WORK TASK.
This exercise asks for every line of the material that contains the word "none".

<<<<

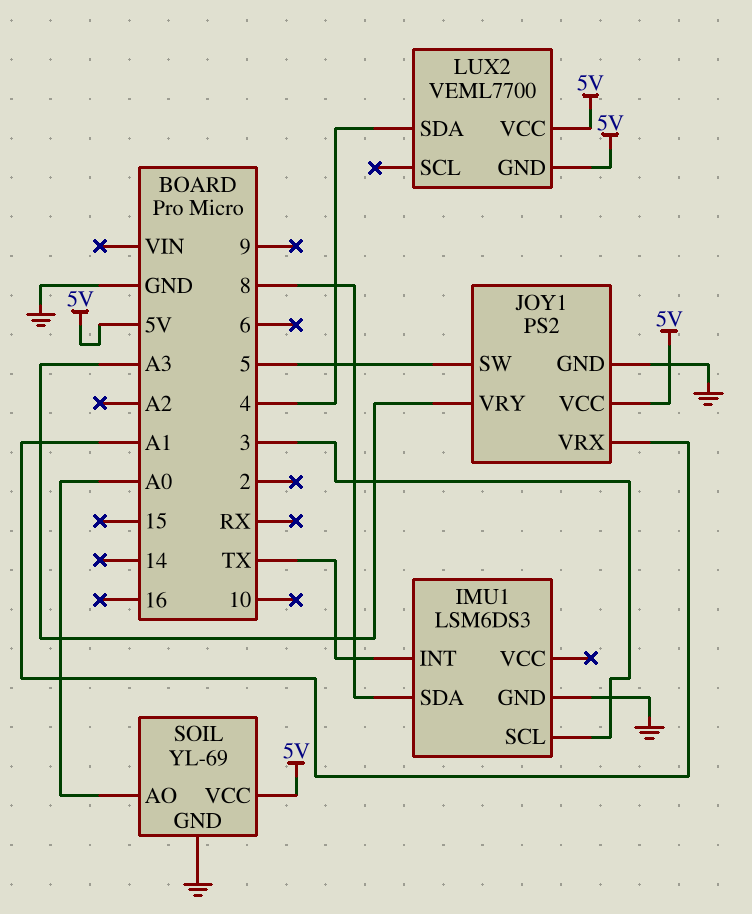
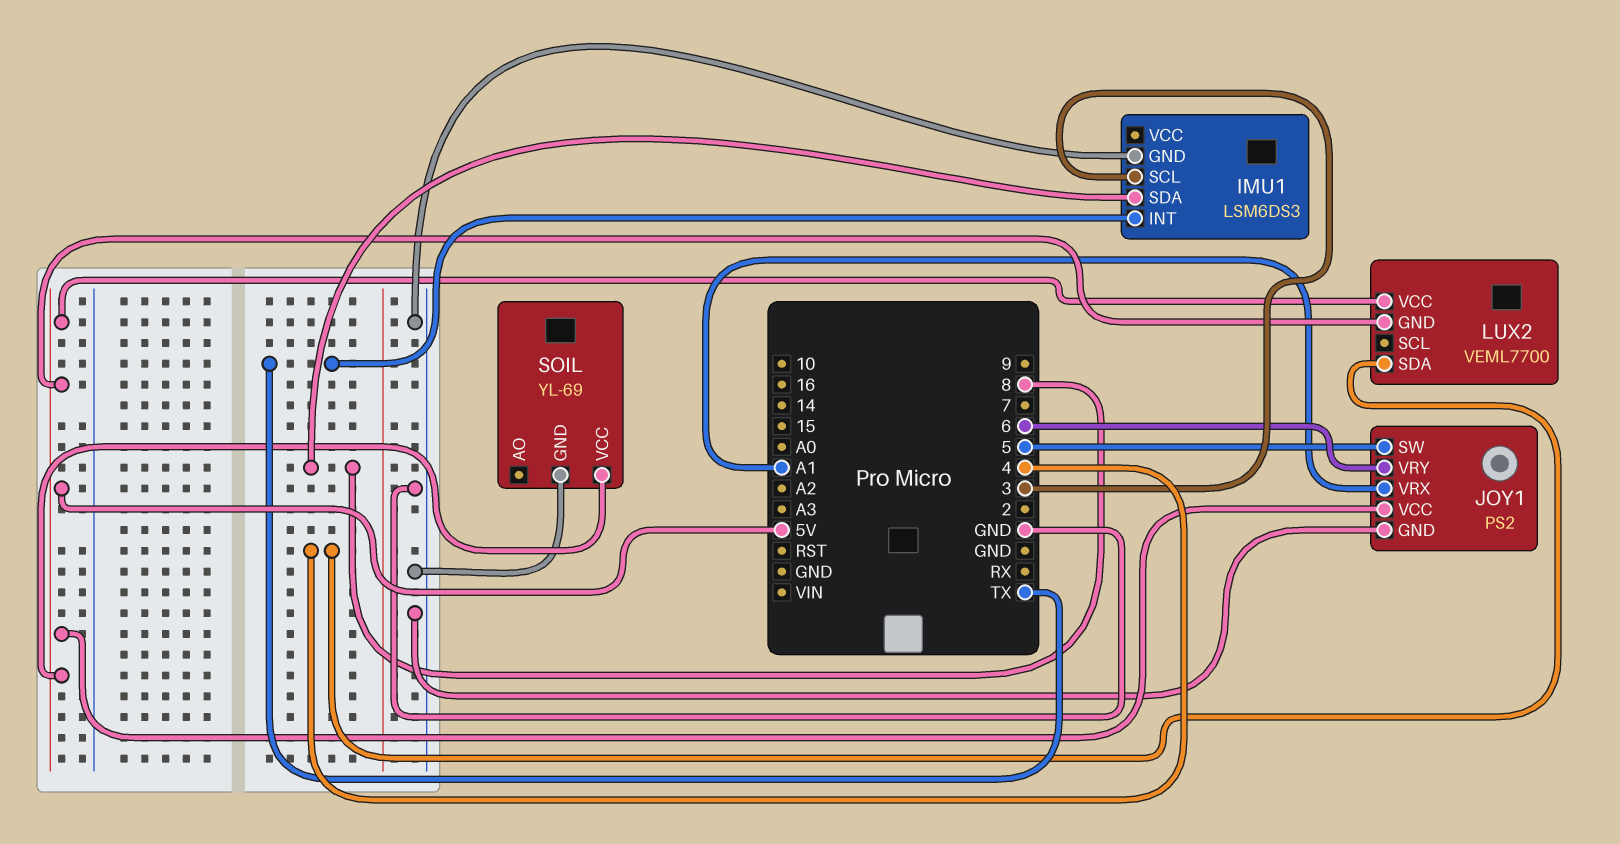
JOY1 pin VRY: A3 -> 6
SOIL pin AO: A0 -> none

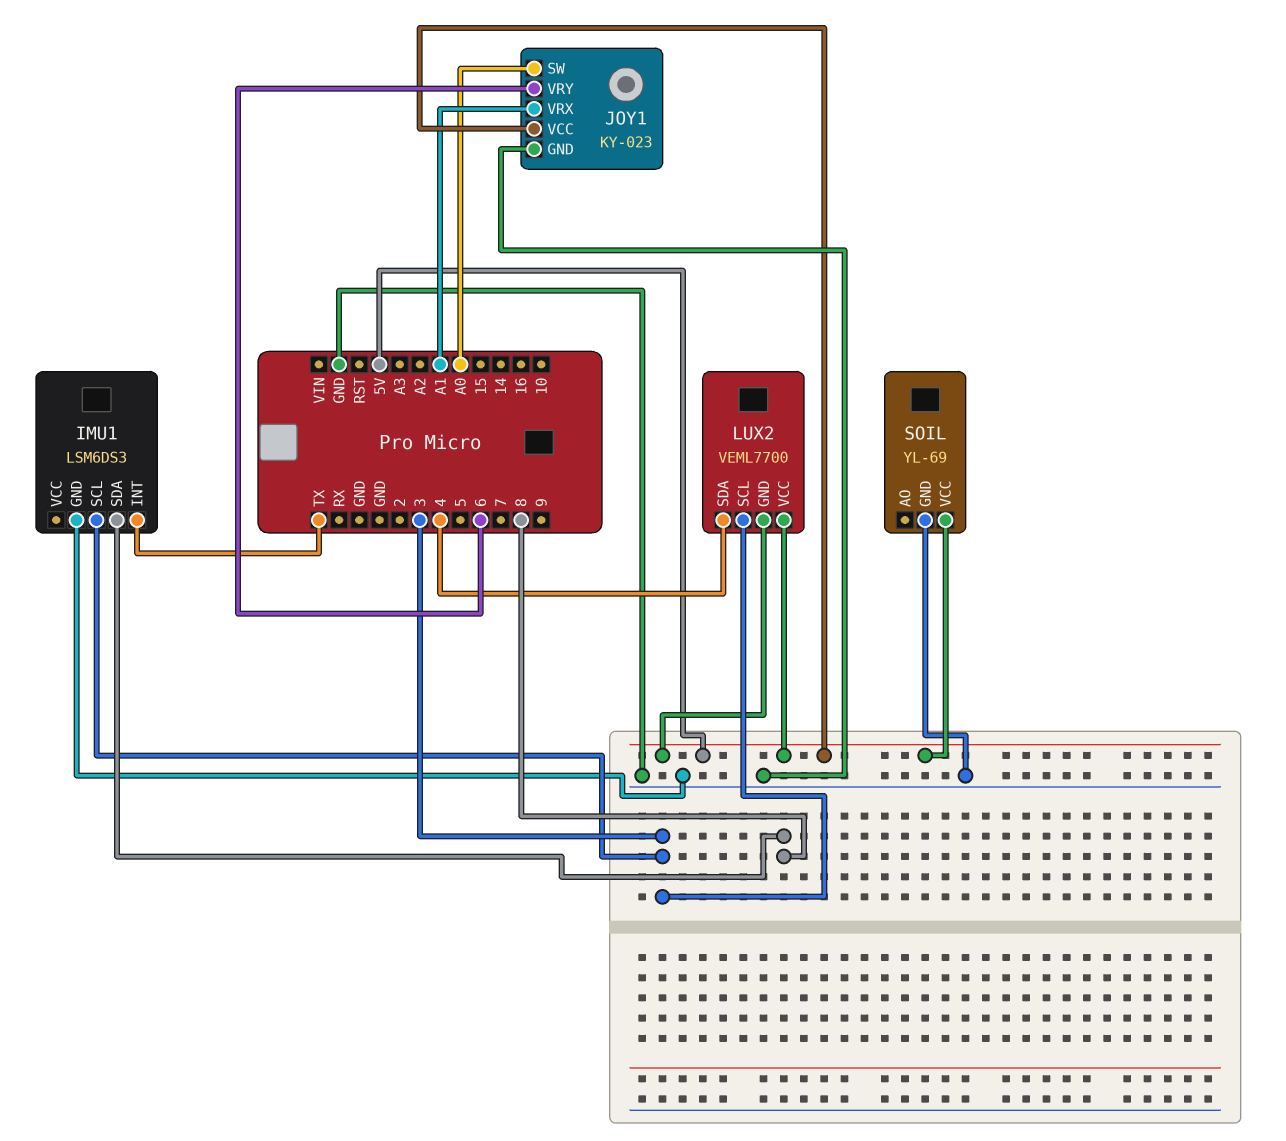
JOY1: PS2 -> KY-023
JOY1 pin SW: 5 -> A0
LUX2 pin SCL: none -> 3

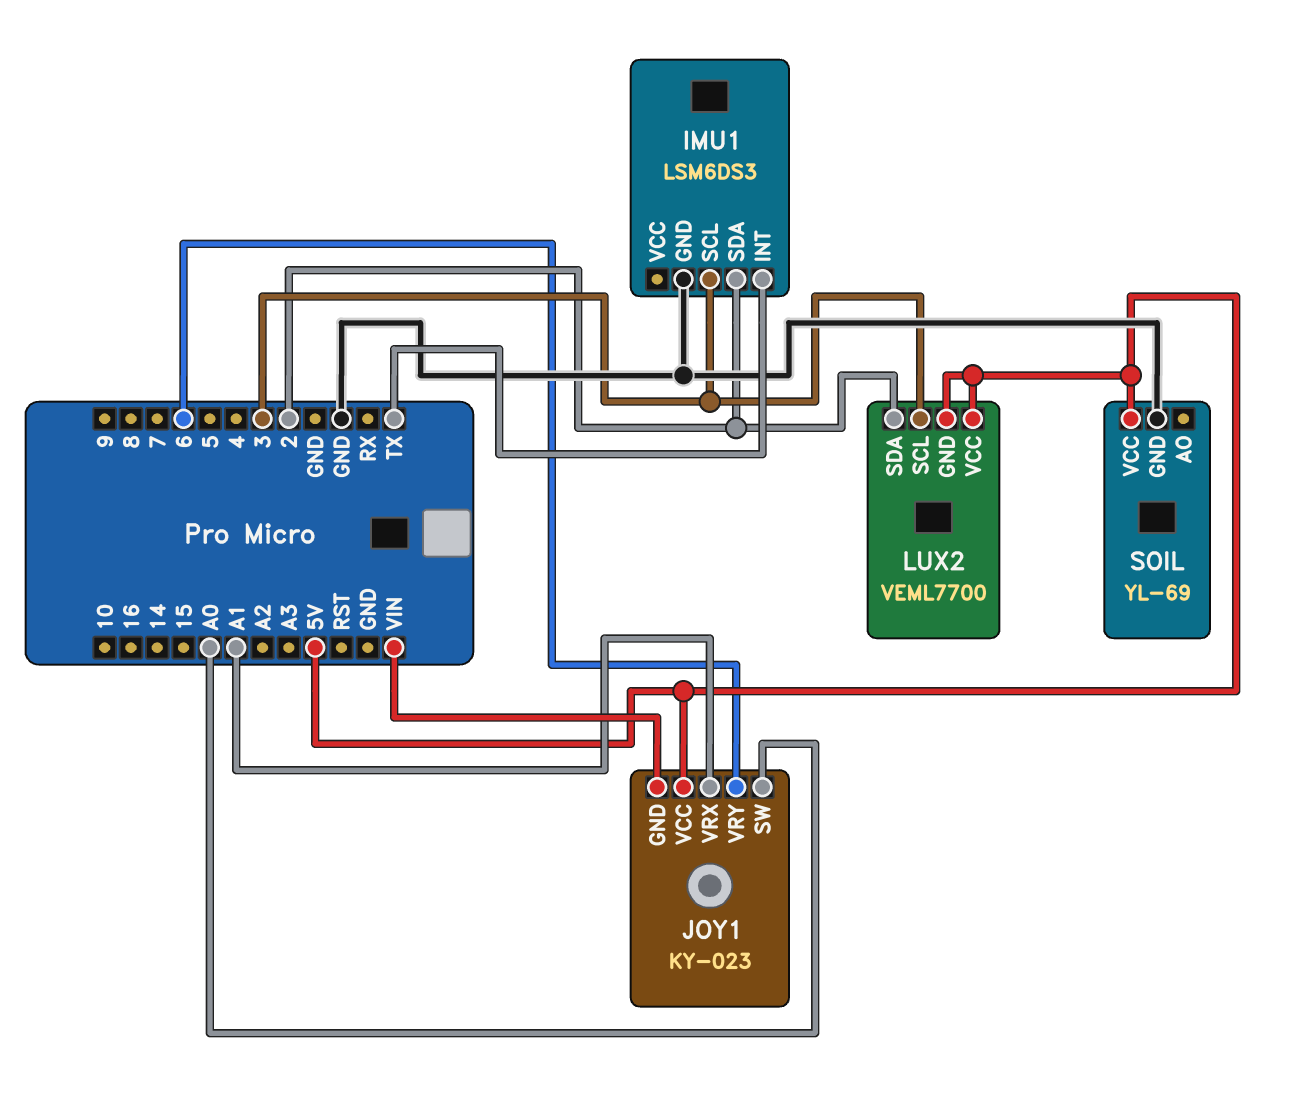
IMU1 pin SDA: 8 -> 2
JOY1 pin GND: GND -> VIN
LUX2 pin SDA: 4 -> 2

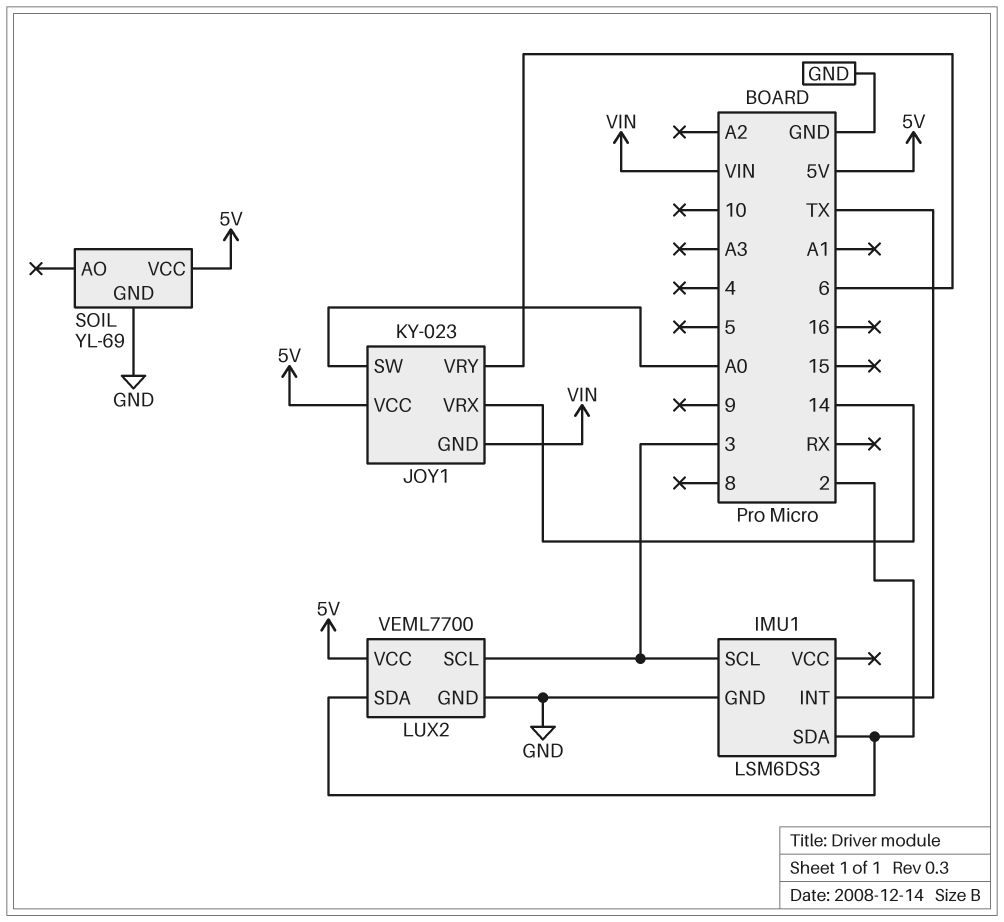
JOY1 pin VRX: A1 -> 14
LUX2 pin GND: 5V -> GND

>>>>

EXERCISE OUTPUT.
SOIL pin AO: A0 -> none
LUX2 pin SCL: none -> 3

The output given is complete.